Go through the data and copy each line where the word "blau" shows up.

Raw data:
________________________
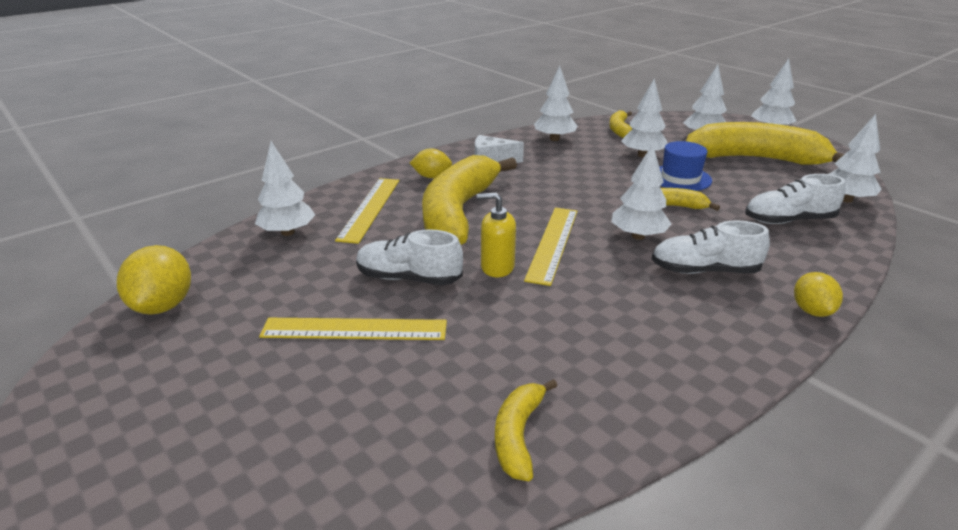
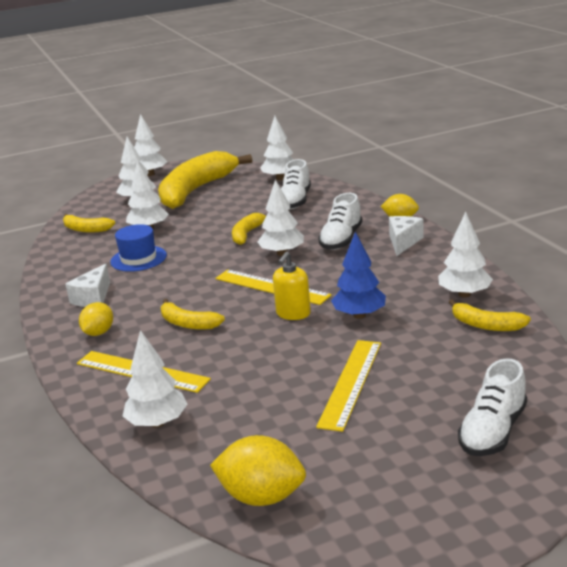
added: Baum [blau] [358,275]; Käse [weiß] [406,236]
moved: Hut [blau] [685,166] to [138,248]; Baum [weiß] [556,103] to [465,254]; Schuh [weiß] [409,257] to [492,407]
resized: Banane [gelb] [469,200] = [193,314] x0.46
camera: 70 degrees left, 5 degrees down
________________________
Answer for the task:
added: Baum [blau] [358,275]; Käse [weiß] [406,236]
moved: Hut [blau] [685,166] to [138,248]; Baum [weiß] [556,103] to [465,254]; Schuh [weiß] [409,257] to [492,407]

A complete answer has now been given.